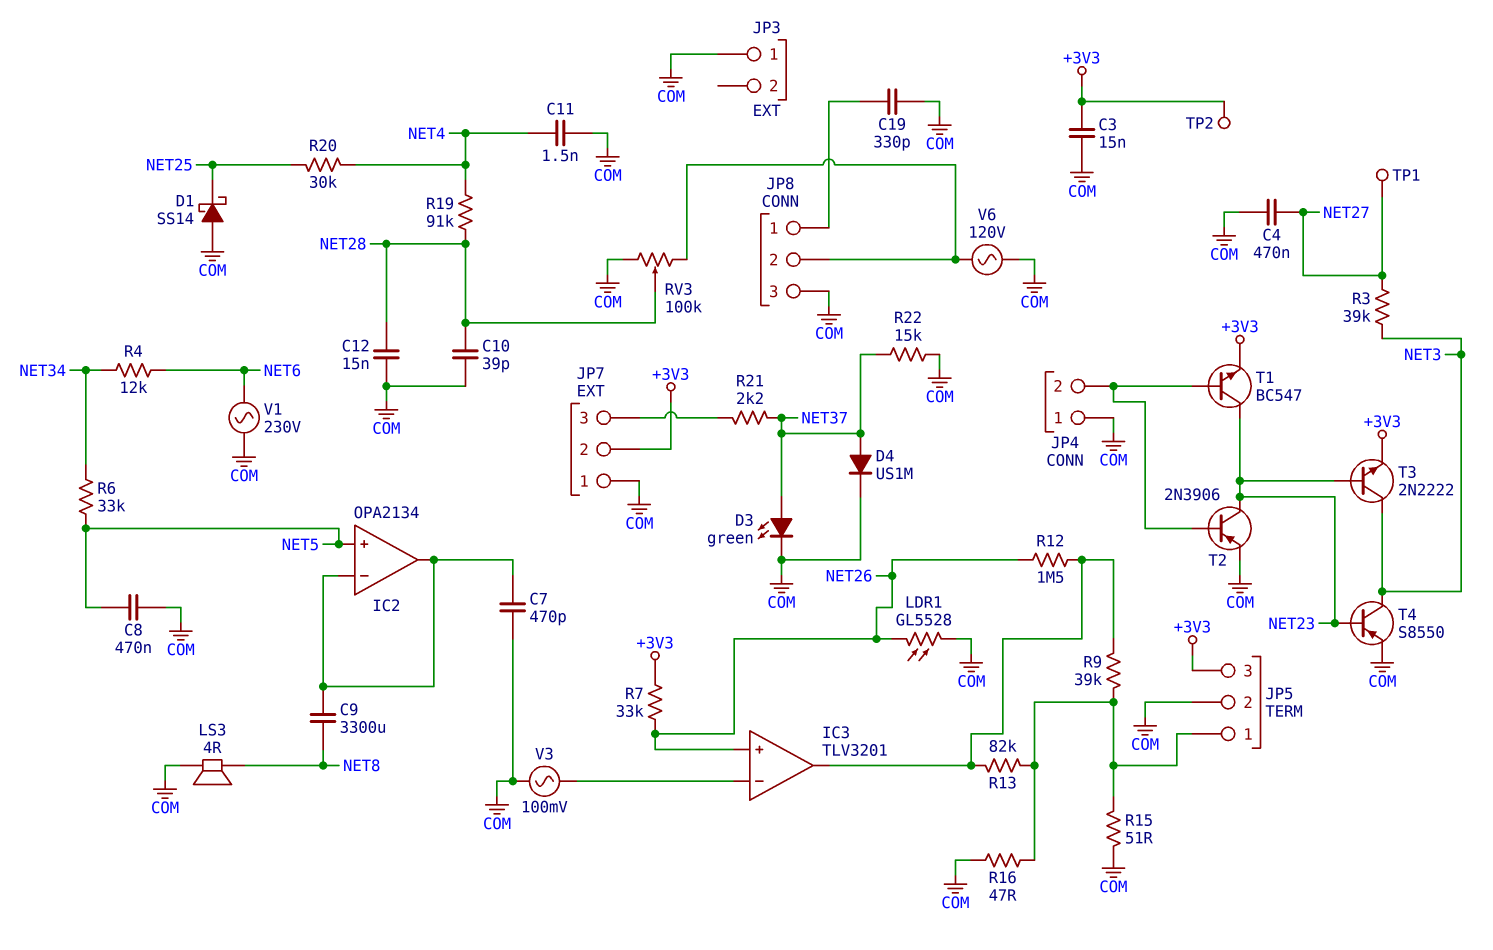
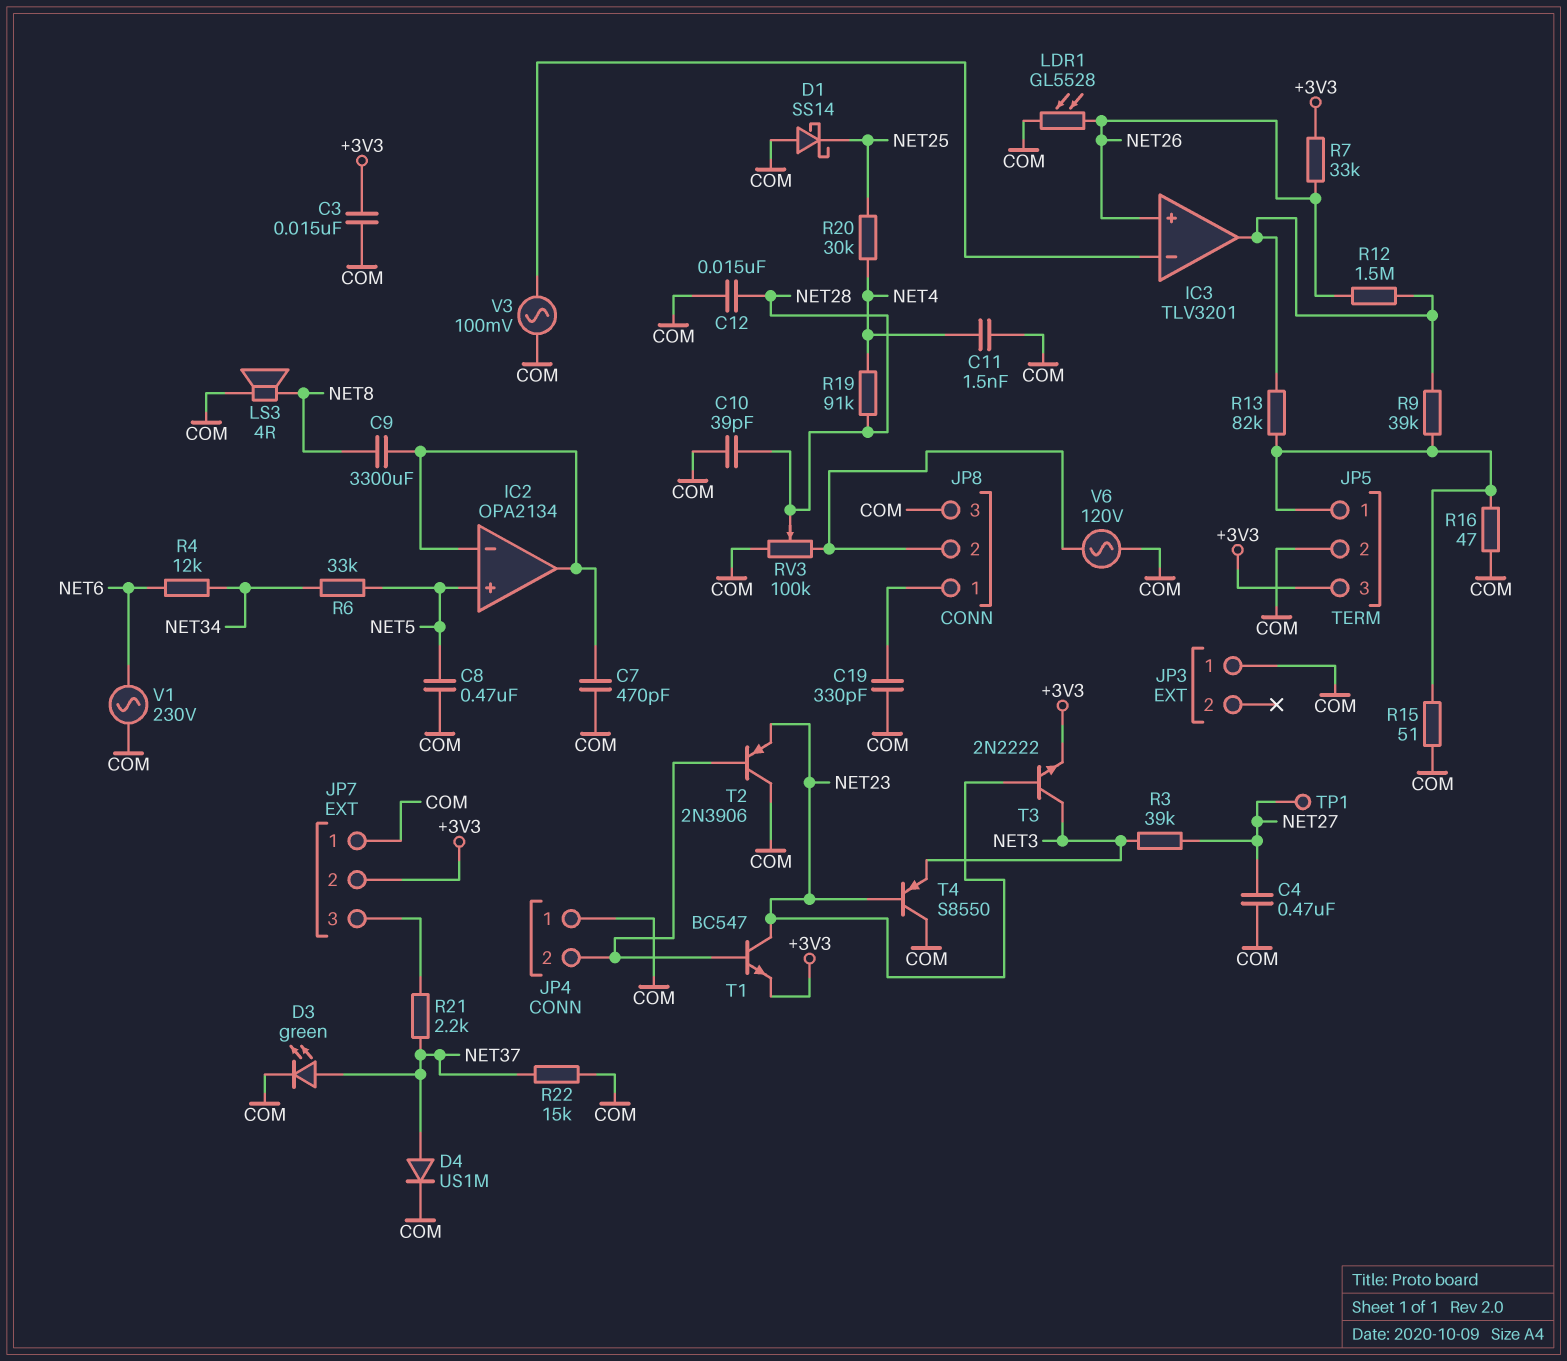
T2: PNP 2N3906 (B JP4/2, C NET23, E COM) -> PNP 2N3906 (B JP4/2, C COM, E NET23)
T4: PNP S8550 (B NET23, C NET3, E COM) -> PNP S8550 (B NET23, C COM, E NET3)
TP2: test point (+3V3) -> none

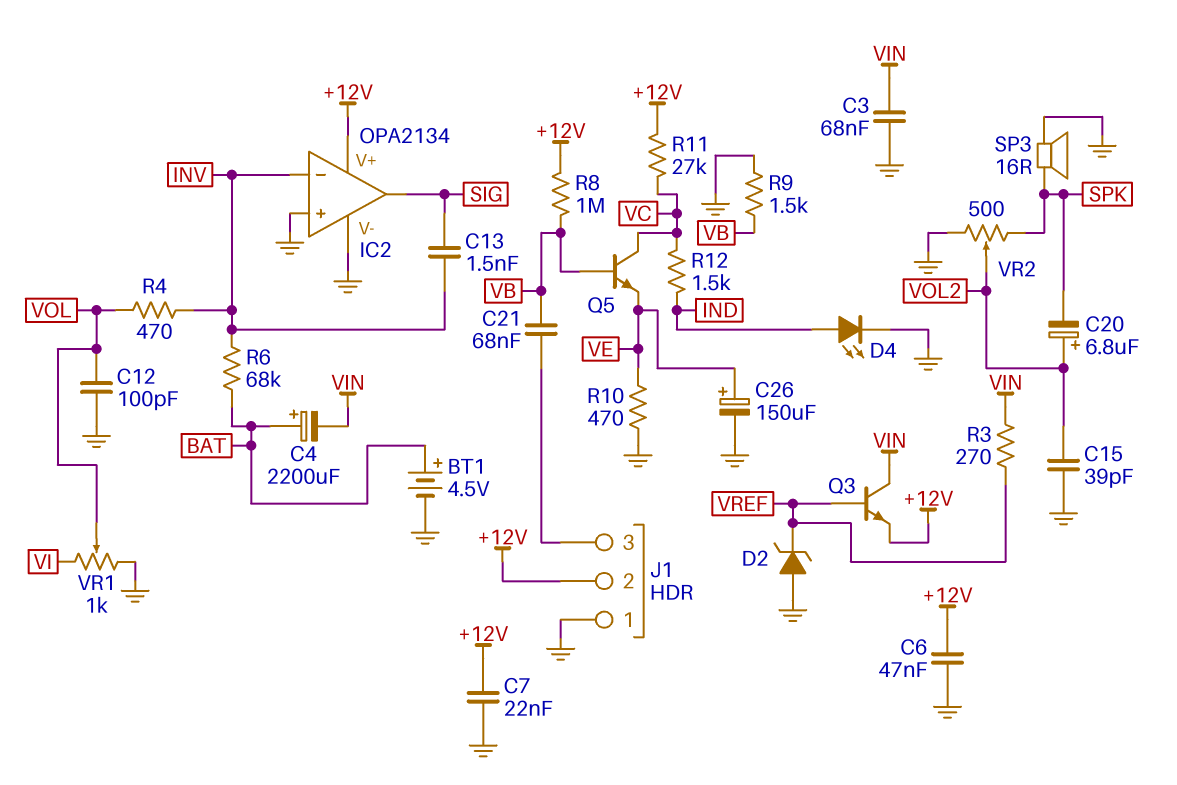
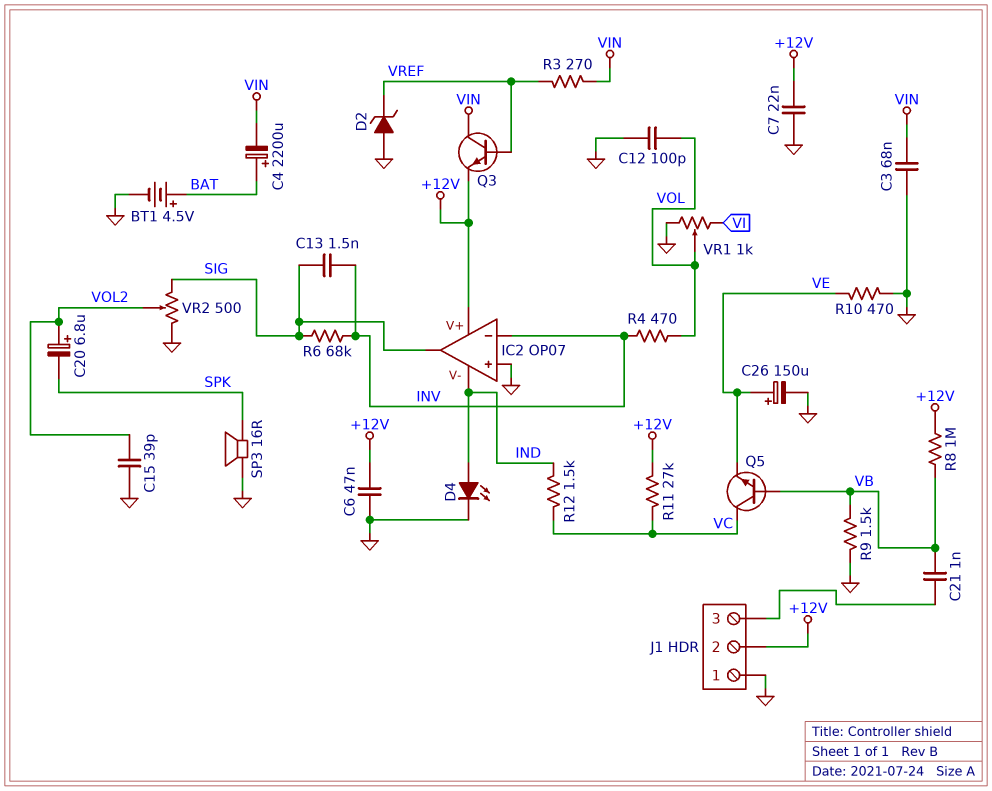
C21: 68nF (J1/3, VB) -> 1nF (J1/3, VB)
IC2: OPA2134 -> OP07
IC2 pin V-: GND -> IND
R6: 68k (BAT, INV) -> 68k (INV, SIG)
VR2: 500 (GND, SPK, wiper VOL2) -> 500 (GND, SIG, wiper VOL2)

● ● ●

__WORK ITEM__.
The answer is a portion of the data. Write out exactly the line with "C21: 68nF (J1/3, VB) -> 1nF (J1/3, VB)" and all lines after it.

__REPLY TO THE EXERCISE__.
C21: 68nF (J1/3, VB) -> 1nF (J1/3, VB)
IC2: OPA2134 -> OP07
IC2 pin V-: GND -> IND
R6: 68k (BAT, INV) -> 68k (INV, SIG)
VR2: 500 (GND, SPK, wiper VOL2) -> 500 (GND, SIG, wiper VOL2)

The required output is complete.